__How to complete this task__: When transcribing the entries, keep each one exactly as it is.

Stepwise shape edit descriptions

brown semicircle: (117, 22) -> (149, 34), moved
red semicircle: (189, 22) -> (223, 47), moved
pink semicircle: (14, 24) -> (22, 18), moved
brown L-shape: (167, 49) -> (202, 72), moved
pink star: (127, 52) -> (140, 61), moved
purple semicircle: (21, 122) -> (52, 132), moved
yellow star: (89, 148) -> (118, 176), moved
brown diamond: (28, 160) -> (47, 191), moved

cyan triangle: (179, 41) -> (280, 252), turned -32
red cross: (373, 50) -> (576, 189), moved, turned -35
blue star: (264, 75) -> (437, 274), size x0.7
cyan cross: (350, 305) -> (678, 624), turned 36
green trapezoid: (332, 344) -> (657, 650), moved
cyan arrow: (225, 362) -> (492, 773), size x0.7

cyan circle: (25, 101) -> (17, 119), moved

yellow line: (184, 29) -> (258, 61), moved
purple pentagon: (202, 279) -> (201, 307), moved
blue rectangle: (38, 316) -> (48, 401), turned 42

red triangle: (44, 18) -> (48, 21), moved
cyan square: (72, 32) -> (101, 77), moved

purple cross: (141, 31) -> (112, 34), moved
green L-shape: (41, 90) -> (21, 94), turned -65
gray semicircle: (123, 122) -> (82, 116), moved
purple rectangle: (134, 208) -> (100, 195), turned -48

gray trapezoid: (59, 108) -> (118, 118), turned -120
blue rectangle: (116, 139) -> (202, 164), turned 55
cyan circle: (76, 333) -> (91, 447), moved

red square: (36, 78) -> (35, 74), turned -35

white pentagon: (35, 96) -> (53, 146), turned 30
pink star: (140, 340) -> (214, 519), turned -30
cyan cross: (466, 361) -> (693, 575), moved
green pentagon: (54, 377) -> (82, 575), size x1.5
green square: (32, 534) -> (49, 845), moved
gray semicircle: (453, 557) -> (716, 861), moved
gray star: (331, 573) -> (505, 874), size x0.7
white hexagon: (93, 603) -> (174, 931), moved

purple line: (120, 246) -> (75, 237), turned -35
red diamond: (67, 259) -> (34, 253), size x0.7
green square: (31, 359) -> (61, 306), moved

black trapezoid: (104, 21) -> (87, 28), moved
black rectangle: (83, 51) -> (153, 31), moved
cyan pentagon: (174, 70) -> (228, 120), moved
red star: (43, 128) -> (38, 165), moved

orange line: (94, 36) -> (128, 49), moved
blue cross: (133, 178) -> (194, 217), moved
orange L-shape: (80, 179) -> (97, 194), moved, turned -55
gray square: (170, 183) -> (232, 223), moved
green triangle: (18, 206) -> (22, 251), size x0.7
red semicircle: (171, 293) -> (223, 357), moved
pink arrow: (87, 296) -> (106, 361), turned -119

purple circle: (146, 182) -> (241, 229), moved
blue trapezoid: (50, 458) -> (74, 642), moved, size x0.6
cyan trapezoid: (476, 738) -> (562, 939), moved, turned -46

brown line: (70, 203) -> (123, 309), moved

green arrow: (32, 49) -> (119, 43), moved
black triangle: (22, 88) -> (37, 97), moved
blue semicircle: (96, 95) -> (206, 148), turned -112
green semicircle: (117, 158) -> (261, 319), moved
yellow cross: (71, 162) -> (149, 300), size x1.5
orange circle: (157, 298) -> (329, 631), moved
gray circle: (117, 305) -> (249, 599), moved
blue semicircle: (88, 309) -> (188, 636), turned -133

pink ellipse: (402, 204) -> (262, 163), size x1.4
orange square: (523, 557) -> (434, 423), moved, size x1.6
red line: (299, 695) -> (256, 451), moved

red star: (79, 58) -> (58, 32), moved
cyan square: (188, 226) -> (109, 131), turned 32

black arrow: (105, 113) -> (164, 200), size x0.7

__Solution for this problem__:
brown semicircle: (117, 22) -> (149, 34), moved
red semicircle: (189, 22) -> (223, 47), moved
pink semicircle: (14, 24) -> (22, 18), moved
brown L-shape: (167, 49) -> (202, 72), moved
pink star: (127, 52) -> (140, 61), moved
purple semicircle: (21, 122) -> (52, 132), moved
yellow star: (89, 148) -> (118, 176), moved
brown diamond: (28, 160) -> (47, 191), moved

cyan triangle: (179, 41) -> (280, 252), turned -32
red cross: (373, 50) -> (576, 189), moved, turned -35
blue star: (264, 75) -> (437, 274), size x0.7
cyan cross: (350, 305) -> (678, 624), turned 36
green trapezoid: (332, 344) -> (657, 650), moved
cyan arrow: (225, 362) -> (492, 773), size x0.7

cyan circle: (25, 101) -> (17, 119), moved

yellow line: (184, 29) -> (258, 61), moved
purple pentagon: (202, 279) -> (201, 307), moved
blue rectangle: (38, 316) -> (48, 401), turned 42

red triangle: (44, 18) -> (48, 21), moved
cyan square: (72, 32) -> (101, 77), moved

purple cross: (141, 31) -> (112, 34), moved
green L-shape: (41, 90) -> (21, 94), turned -65
gray semicircle: (123, 122) -> (82, 116), moved
purple rectangle: (134, 208) -> (100, 195), turned -48

gray trapezoid: (59, 108) -> (118, 118), turned -120
blue rectangle: (116, 139) -> (202, 164), turned 55
cyan circle: (76, 333) -> (91, 447), moved

red square: (36, 78) -> (35, 74), turned -35

white pentagon: (35, 96) -> (53, 146), turned 30
pink star: (140, 340) -> (214, 519), turned -30
cyan cross: (466, 361) -> (693, 575), moved
green pentagon: (54, 377) -> (82, 575), size x1.5
green square: (32, 534) -> (49, 845), moved
gray semicircle: (453, 557) -> (716, 861), moved
gray star: (331, 573) -> (505, 874), size x0.7
white hexagon: (93, 603) -> (174, 931), moved

purple line: (120, 246) -> (75, 237), turned -35
red diamond: (67, 259) -> (34, 253), size x0.7
green square: (31, 359) -> (61, 306), moved

black trapezoid: (104, 21) -> (87, 28), moved
black rectangle: (83, 51) -> (153, 31), moved
cyan pentagon: (174, 70) -> (228, 120), moved
red star: (43, 128) -> (38, 165), moved

orange line: (94, 36) -> (128, 49), moved
blue cross: (133, 178) -> (194, 217), moved
orange L-shape: (80, 179) -> (97, 194), moved, turned -55
gray square: (170, 183) -> (232, 223), moved
green triangle: (18, 206) -> (22, 251), size x0.7
red semicircle: (171, 293) -> (223, 357), moved
pink arrow: (87, 296) -> (106, 361), turned -119

purple circle: (146, 182) -> (241, 229), moved
blue trapezoid: (50, 458) -> (74, 642), moved, size x0.6
cyan trapezoid: (476, 738) -> (562, 939), moved, turned -46

brown line: (70, 203) -> (123, 309), moved

green arrow: (32, 49) -> (119, 43), moved
black triangle: (22, 88) -> (37, 97), moved
blue semicircle: (96, 95) -> (206, 148), turned -112
green semicircle: (117, 158) -> (261, 319), moved
yellow cross: (71, 162) -> (149, 300), size x1.5
orange circle: (157, 298) -> (329, 631), moved
gray circle: (117, 305) -> (249, 599), moved
blue semicircle: (88, 309) -> (188, 636), turned -133

pink ellipse: (402, 204) -> (262, 163), size x1.4
orange square: (523, 557) -> (434, 423), moved, size x1.6
red line: (299, 695) -> (256, 451), moved

red star: (79, 58) -> (58, 32), moved
cyan square: (188, 226) -> (109, 131), turned 32

black arrow: (105, 113) -> (164, 200), size x0.7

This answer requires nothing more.